(Object matching data)
───
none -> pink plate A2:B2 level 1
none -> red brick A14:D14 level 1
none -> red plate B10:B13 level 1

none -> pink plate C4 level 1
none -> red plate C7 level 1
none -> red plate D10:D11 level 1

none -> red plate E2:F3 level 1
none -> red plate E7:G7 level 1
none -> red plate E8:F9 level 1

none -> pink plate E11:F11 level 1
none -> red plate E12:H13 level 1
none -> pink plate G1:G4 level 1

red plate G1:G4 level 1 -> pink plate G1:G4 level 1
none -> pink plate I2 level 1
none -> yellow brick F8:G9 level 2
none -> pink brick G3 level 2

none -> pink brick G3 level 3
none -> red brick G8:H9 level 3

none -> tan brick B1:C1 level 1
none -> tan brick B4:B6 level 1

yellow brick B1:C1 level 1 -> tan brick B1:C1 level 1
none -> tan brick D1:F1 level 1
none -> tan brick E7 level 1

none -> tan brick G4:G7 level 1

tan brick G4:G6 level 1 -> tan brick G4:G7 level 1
───
Task description: Return the records exactly, every line included.

Answer box:
none -> pink plate A2:B2 level 1
none -> red brick A14:D14 level 1
none -> red plate B10:B13 level 1

none -> pink plate C4 level 1
none -> red plate C7 level 1
none -> red plate D10:D11 level 1

none -> red plate E2:F3 level 1
none -> red plate E7:G7 level 1
none -> red plate E8:F9 level 1

none -> pink plate E11:F11 level 1
none -> red plate E12:H13 level 1
none -> pink plate G1:G4 level 1

red plate G1:G4 level 1 -> pink plate G1:G4 level 1
none -> pink plate I2 level 1
none -> yellow brick F8:G9 level 2
none -> pink brick G3 level 2

none -> pink brick G3 level 3
none -> red brick G8:H9 level 3

none -> tan brick B1:C1 level 1
none -> tan brick B4:B6 level 1

yellow brick B1:C1 level 1 -> tan brick B1:C1 level 1
none -> tan brick D1:F1 level 1
none -> tan brick E7 level 1

none -> tan brick G4:G7 level 1

tan brick G4:G6 level 1 -> tan brick G4:G7 level 1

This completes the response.